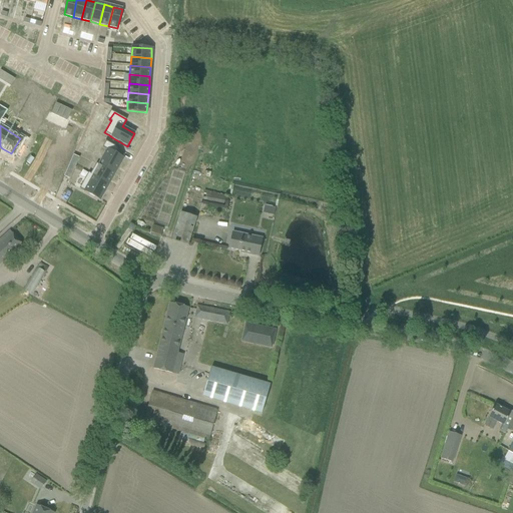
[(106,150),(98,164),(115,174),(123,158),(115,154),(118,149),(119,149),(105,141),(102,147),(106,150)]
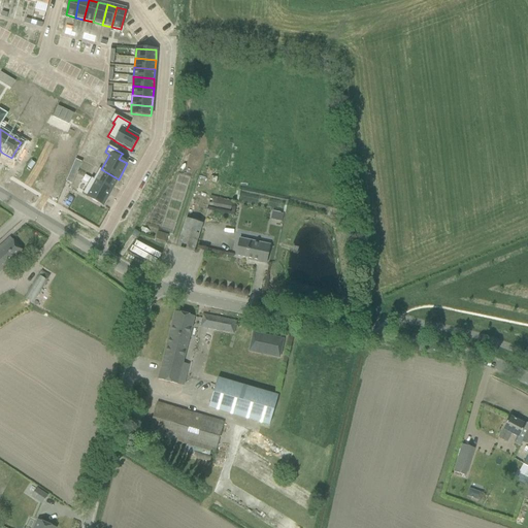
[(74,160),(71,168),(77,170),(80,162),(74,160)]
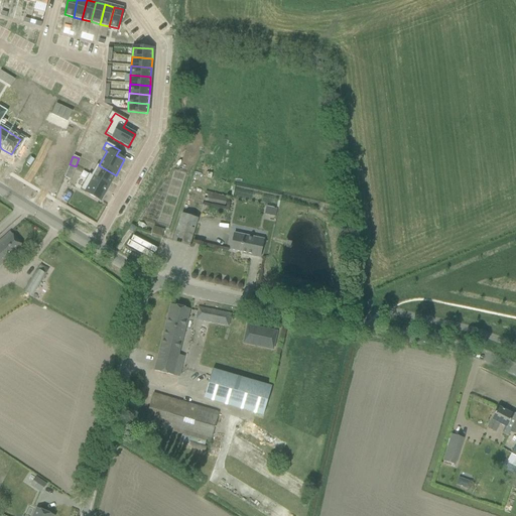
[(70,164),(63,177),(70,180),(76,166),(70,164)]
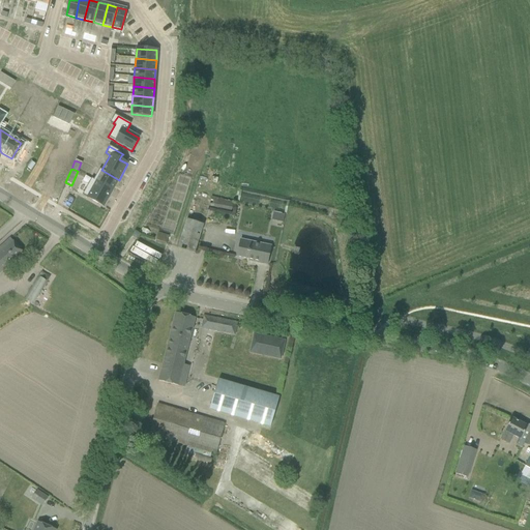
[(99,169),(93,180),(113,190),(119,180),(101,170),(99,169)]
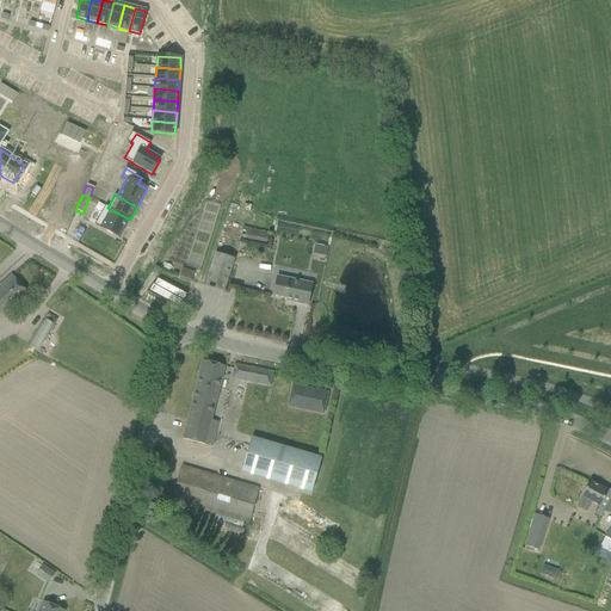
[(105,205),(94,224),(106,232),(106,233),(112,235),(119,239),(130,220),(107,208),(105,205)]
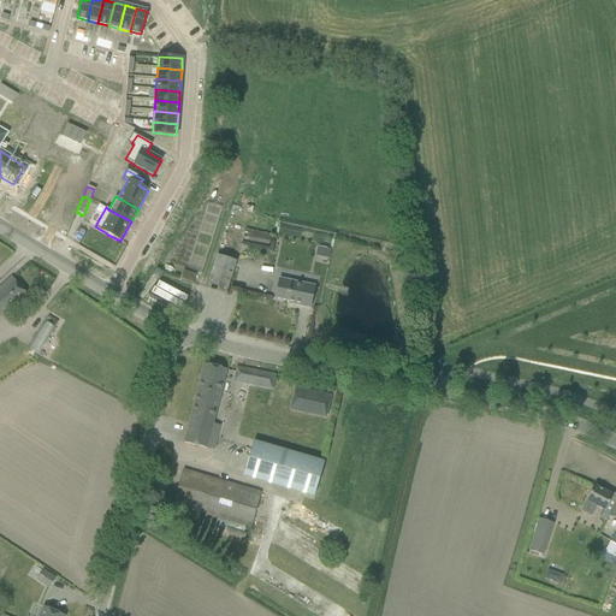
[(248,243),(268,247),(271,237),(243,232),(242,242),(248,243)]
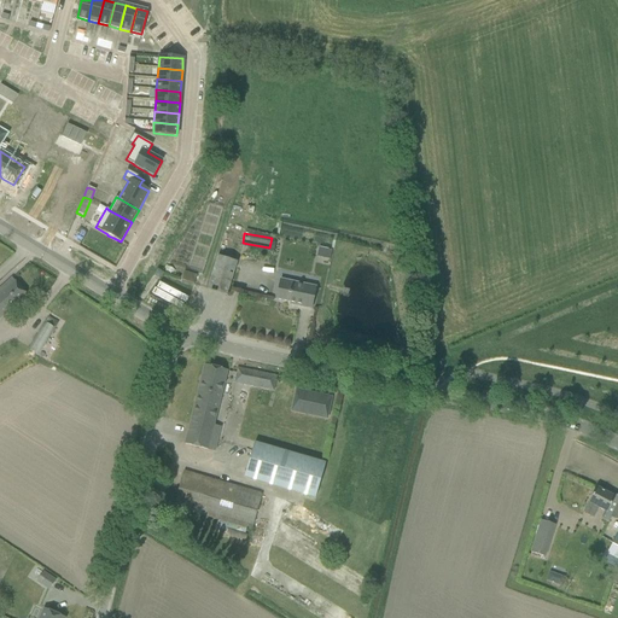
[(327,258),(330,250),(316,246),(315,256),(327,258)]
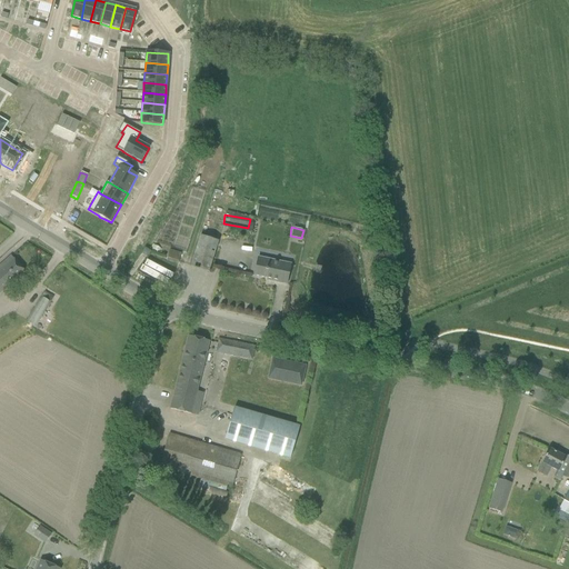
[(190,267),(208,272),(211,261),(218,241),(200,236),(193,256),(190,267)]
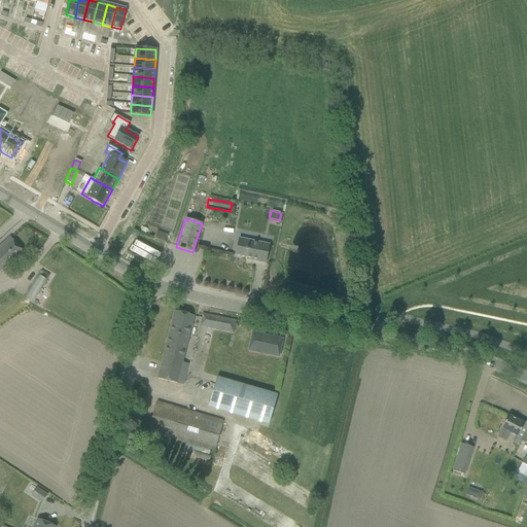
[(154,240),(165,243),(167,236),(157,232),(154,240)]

What this task involves> The response should repeat each record precisely and contain no pictures.

Response to the task>
[(106,150),(98,164),(115,174),(123,158),(115,154),(118,149),(119,149),(105,141),(102,147),(106,150)]
[(74,160),(71,168),(77,170),(80,162),(74,160)]
[(70,164),(63,177),(70,180),(76,166),(70,164)]
[(99,169),(93,180),(113,190),(119,180),(101,170),(99,169)]
[(105,205),(94,224),(106,232),(106,233),(112,235),(119,239),(130,220),(107,208),(105,205)]
[(248,243),(268,247),(271,237),(243,232),(242,242),(248,243)]
[(327,258),(330,250),(316,246),(315,256),(327,258)]
[(190,267),(208,272),(211,261),(218,241),(200,236),(193,256),(190,267)]
[(154,240),(165,243),(167,236),(157,232),(154,240)]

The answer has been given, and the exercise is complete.